ACTIVITY: In the records below, find each line that holds "brown" and return it.
PROVIDED DATA section start
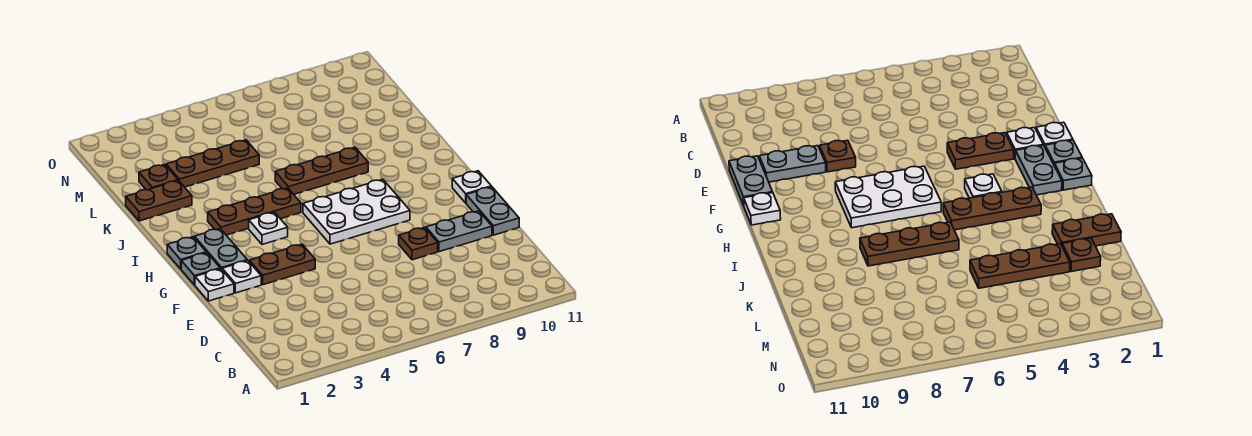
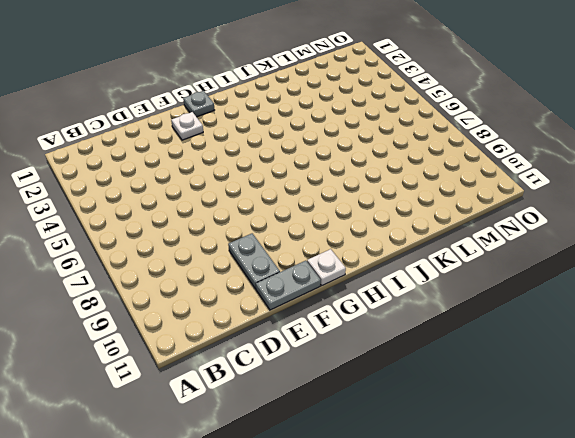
none -> brown 1x1 plate [399,227,438,260]
none -> white 1x1 plate [195,269,234,301]
none -> brown 1x2 plate [249,244,315,285]

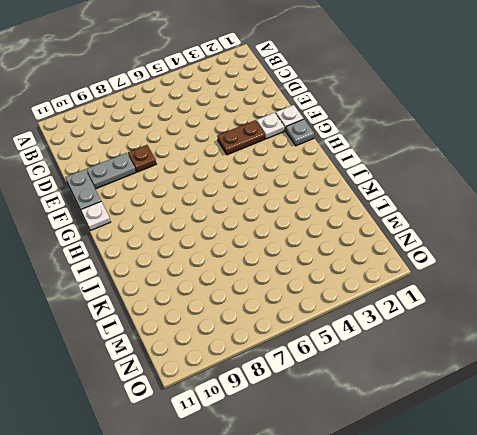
none -> grey 1x2 plate [195,229,247,269]
none -> white 2x3 plate [303,179,410,244]
none -> grey 1x1 plate [167,237,206,269]

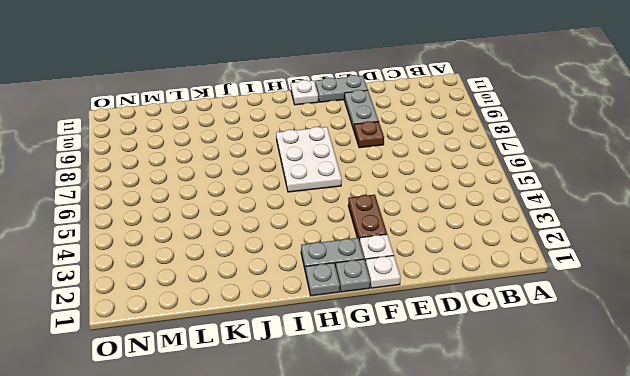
none -> white 1x1 plate [249,212,288,244]
none -> brown 1x3 plate [208,188,301,235]
none -> brown 1x3 plate [275,147,368,194]

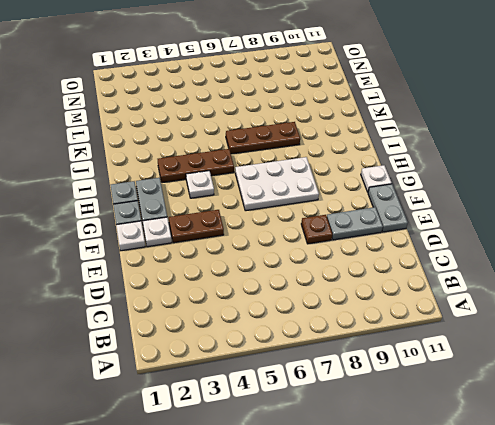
none -> brown 1x2 plate [126,181,192,221]
none -> brown 1x1 plate [139,164,178,190]
none -> brown 1x3 plate [166,140,259,187]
PROVIDED DATA section end
YOUR SOLUTION:
none -> brown 1x1 plate [399,227,438,260]
none -> brown 1x2 plate [249,244,315,285]
none -> brown 1x3 plate [208,188,301,235]
none -> brown 1x3 plate [275,147,368,194]
none -> brown 1x2 plate [126,181,192,221]
none -> brown 1x1 plate [139,164,178,190]
none -> brown 1x3 plate [166,140,259,187]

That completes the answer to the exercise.